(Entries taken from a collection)

---

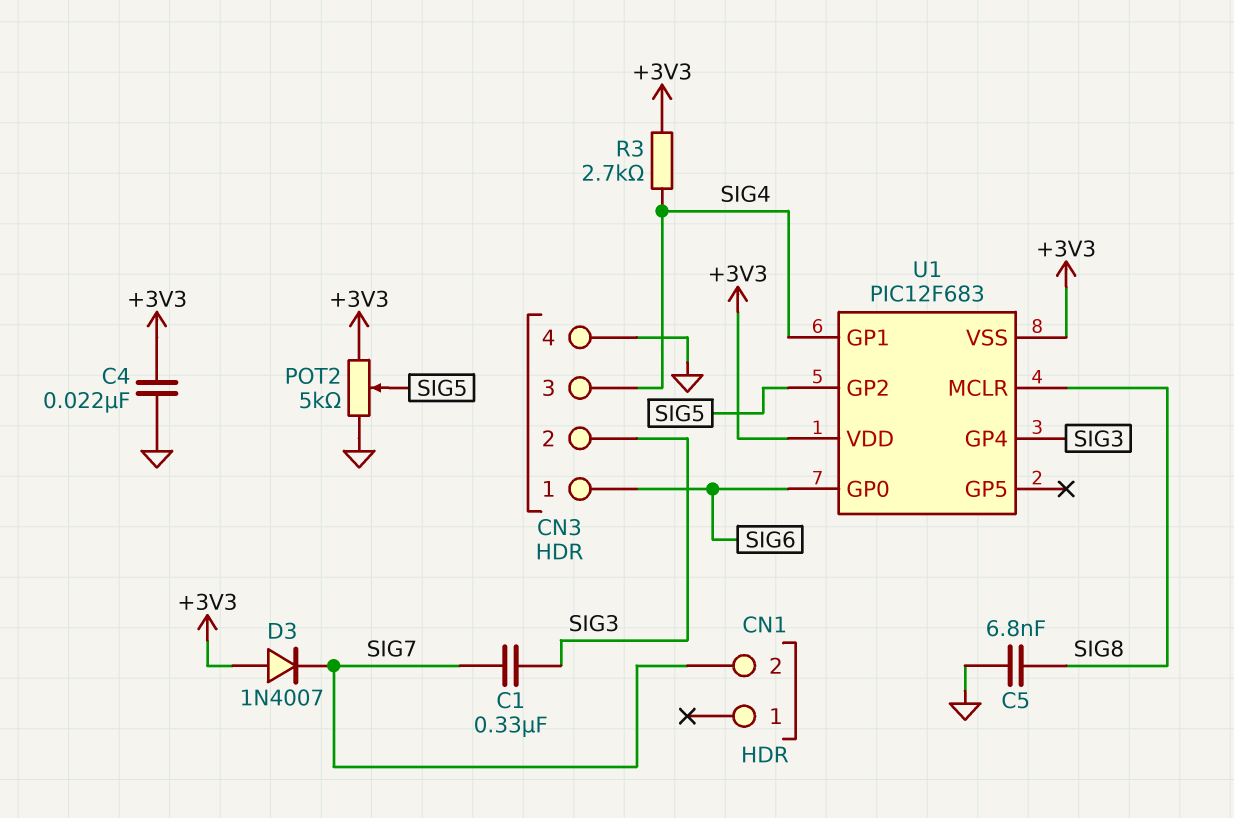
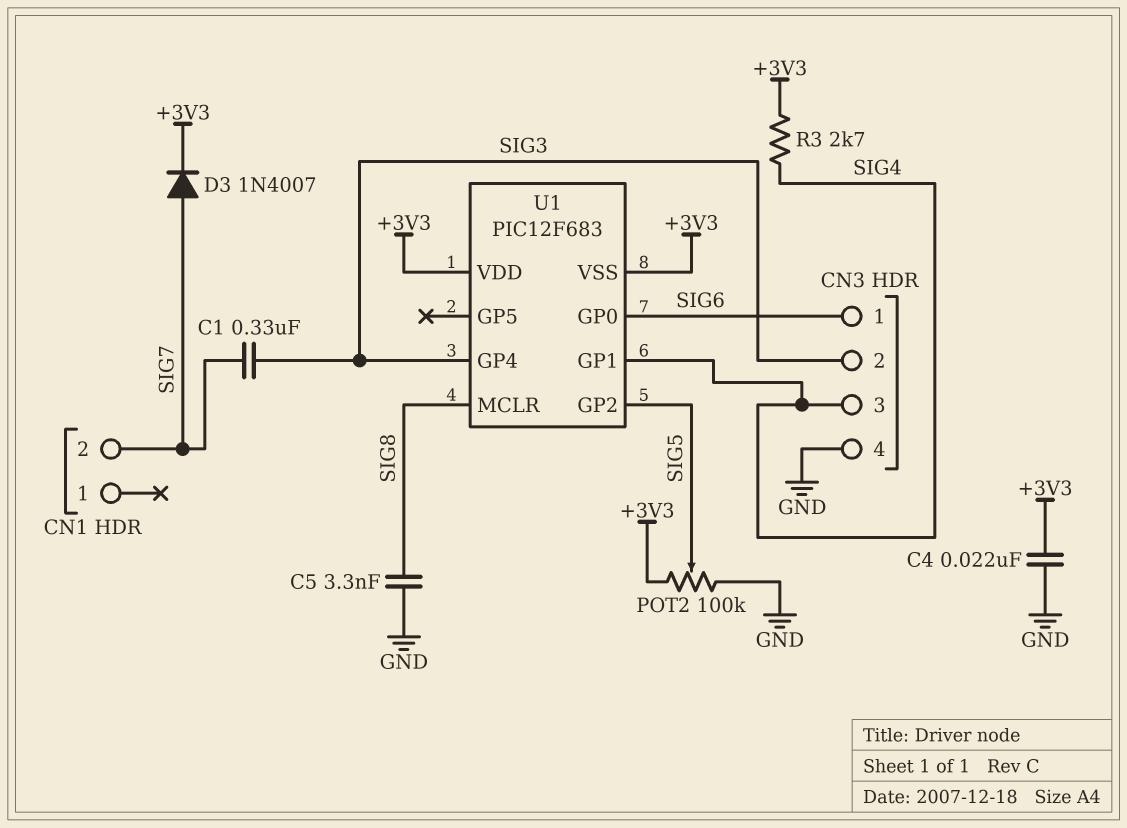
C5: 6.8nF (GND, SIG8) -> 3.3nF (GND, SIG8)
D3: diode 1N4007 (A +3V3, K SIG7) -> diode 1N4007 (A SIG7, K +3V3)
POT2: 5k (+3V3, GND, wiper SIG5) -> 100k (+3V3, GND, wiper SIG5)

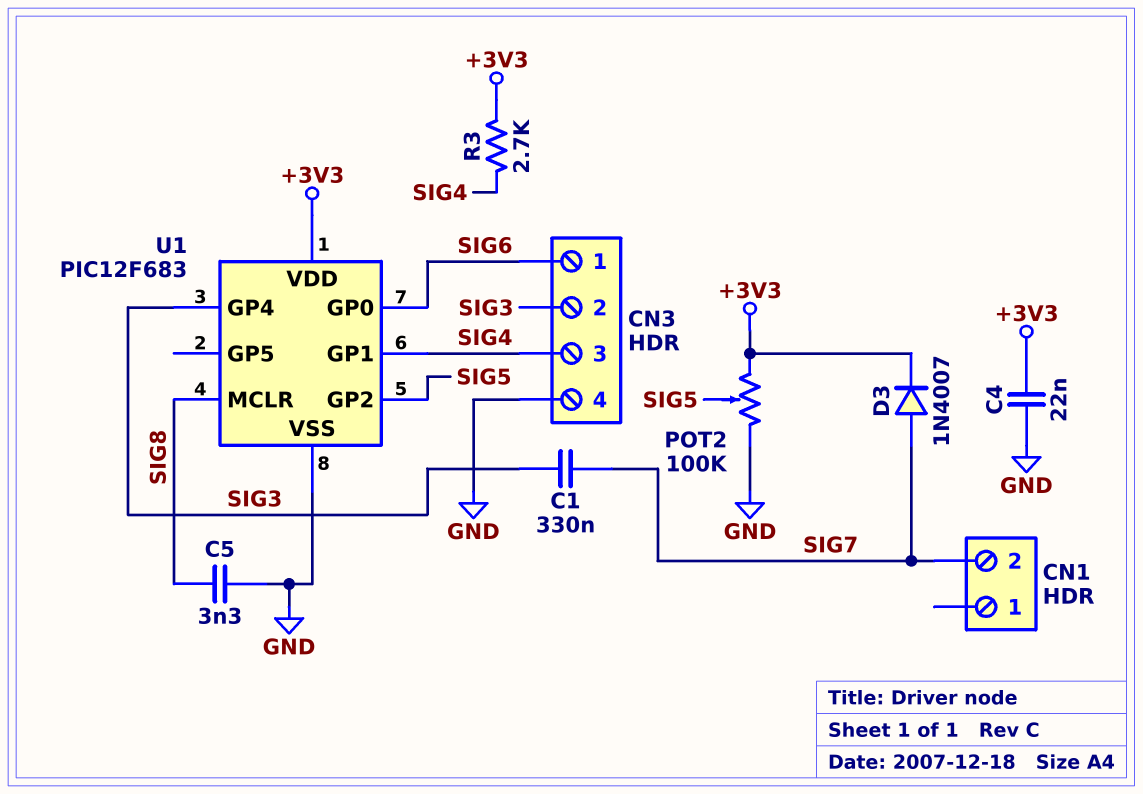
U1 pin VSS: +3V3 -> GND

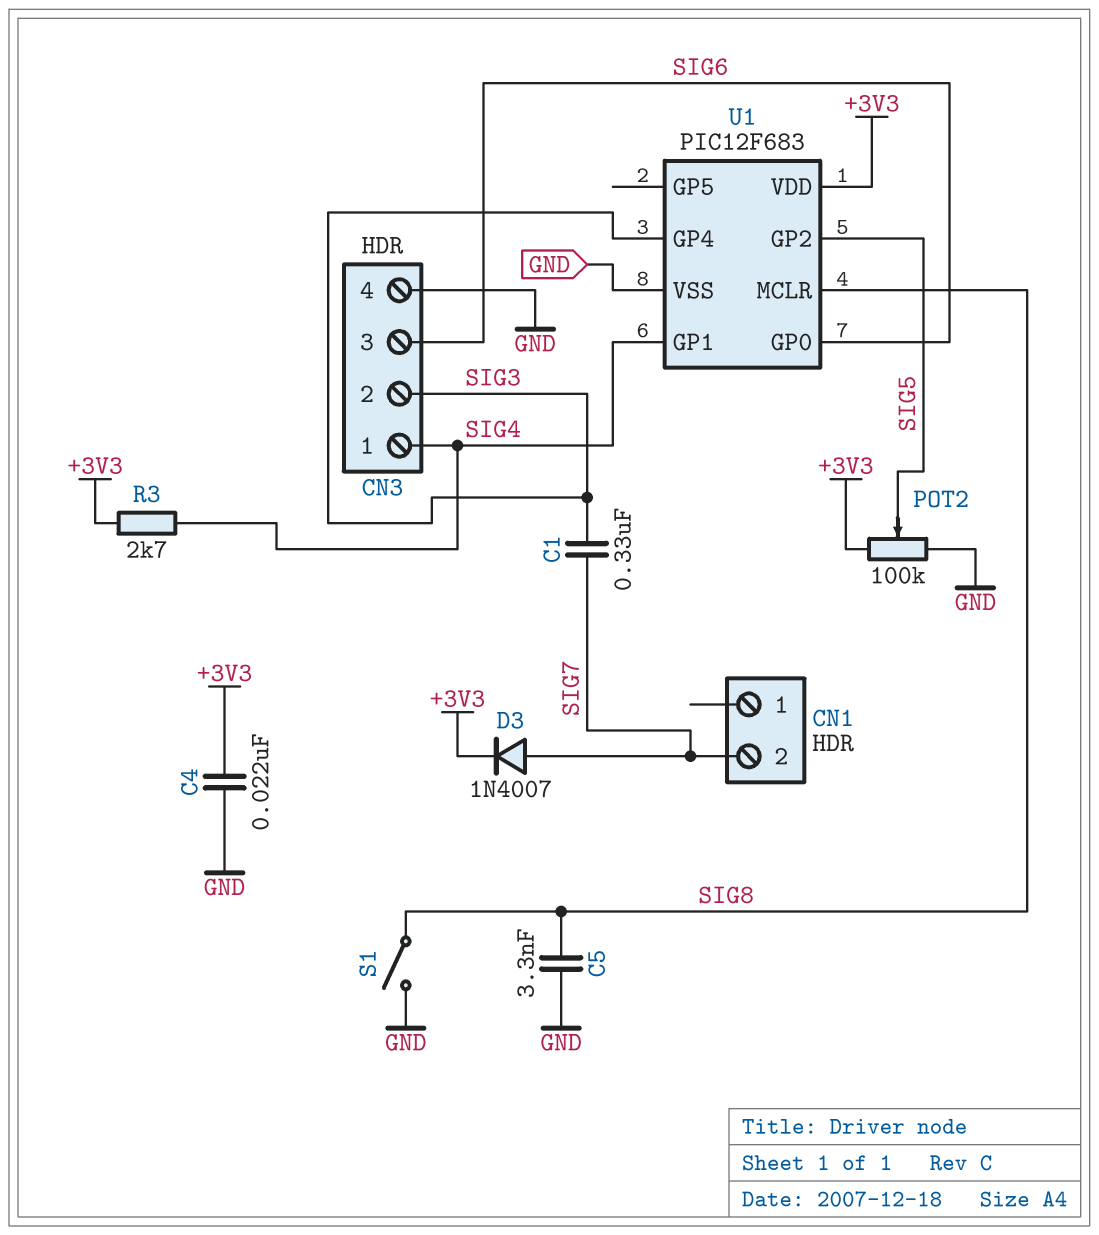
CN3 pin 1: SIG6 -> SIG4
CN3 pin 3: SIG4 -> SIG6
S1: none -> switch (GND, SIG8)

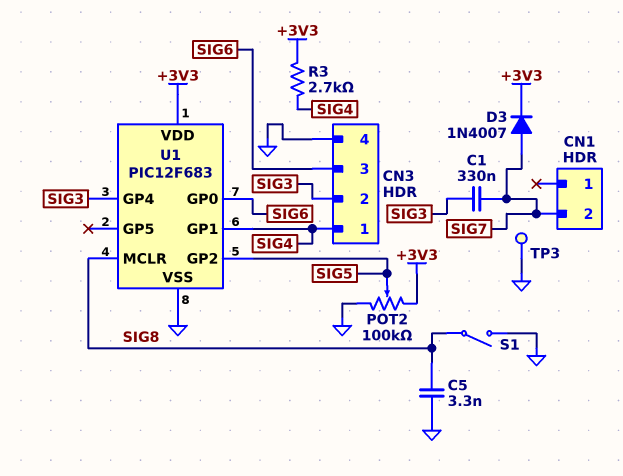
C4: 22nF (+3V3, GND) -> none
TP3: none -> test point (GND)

---

▶ [Task goal]: Print only the lines from the line that contains "S1: none -> switch (GND, SIG8)" to the final line of the data, inclusive. Pictures stay out.

▶ [Solution for this problem]:
S1: none -> switch (GND, SIG8)

C4: 22nF (+3V3, GND) -> none
TP3: none -> test point (GND)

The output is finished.